### WHAT TO DO
Could you transcribe every record below exactly, leaving out the pictures?

### INFORMATION SHOWN
========================================
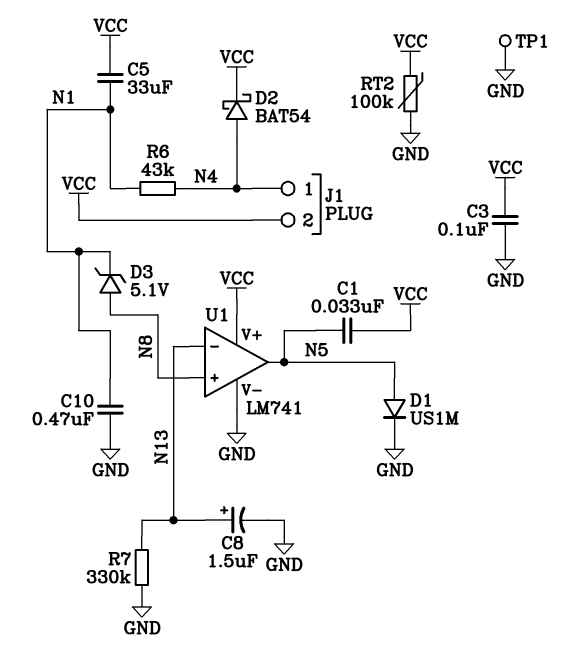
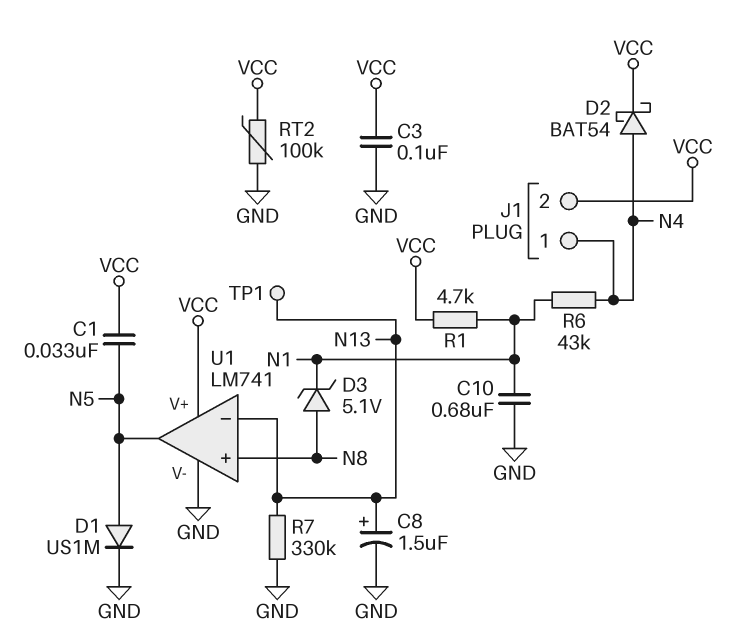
C5: 33uF (N1, VCC) -> none
C10: 470nF (GND, N1) -> 680nF (GND, N1)
R1: none -> 4.7k (N1, VCC)
TP1: test point (GND) -> test point (N13)

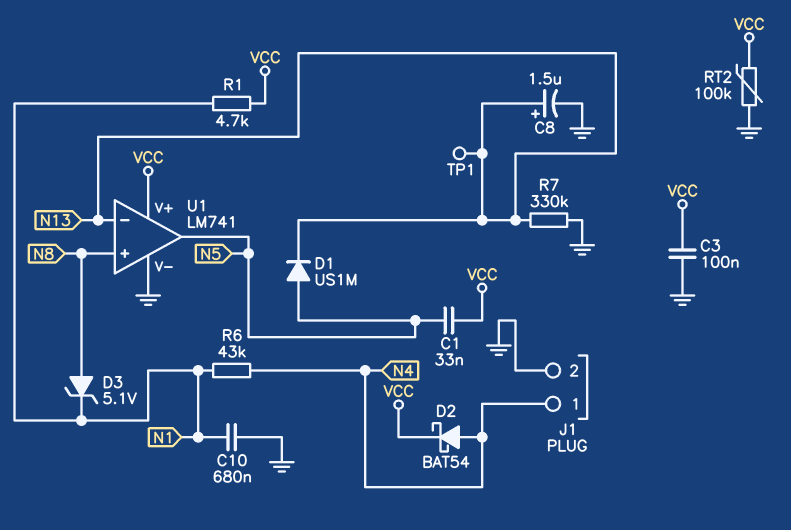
D1: diode US1M (A N5, K GND) -> diode US1M (A N5, K N13)
J1 pin 2: VCC -> GND

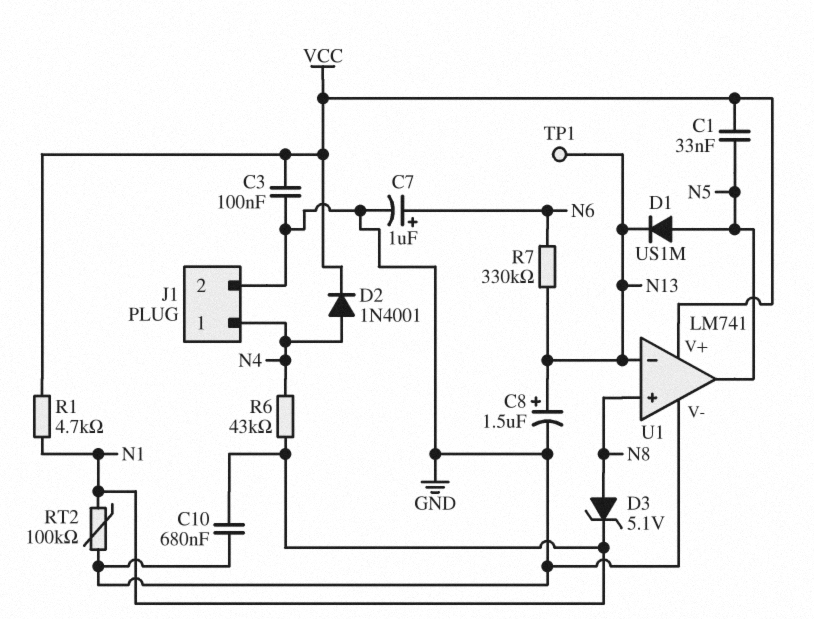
C7: none -> 1uF (plus N6, minus GND)
D2: schottky BAT54 (A N4, K VCC) -> diode 1N4001 (A N4, K VCC)
R7: 330k (GND, N13) -> 330k (N6, N13)
RT2: 100k (GND, VCC) -> 100k (GND, N1)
========================================
### REPLY TO THE EXERCISE
C5: 33uF (N1, VCC) -> none
C10: 470nF (GND, N1) -> 680nF (GND, N1)
R1: none -> 4.7k (N1, VCC)
TP1: test point (GND) -> test point (N13)

D1: diode US1M (A N5, K GND) -> diode US1M (A N5, K N13)
J1 pin 2: VCC -> GND

C7: none -> 1uF (plus N6, minus GND)
D2: schottky BAT54 (A N4, K VCC) -> diode 1N4001 (A N4, K VCC)
R7: 330k (GND, N13) -> 330k (N6, N13)
RT2: 100k (GND, VCC) -> 100k (GND, N1)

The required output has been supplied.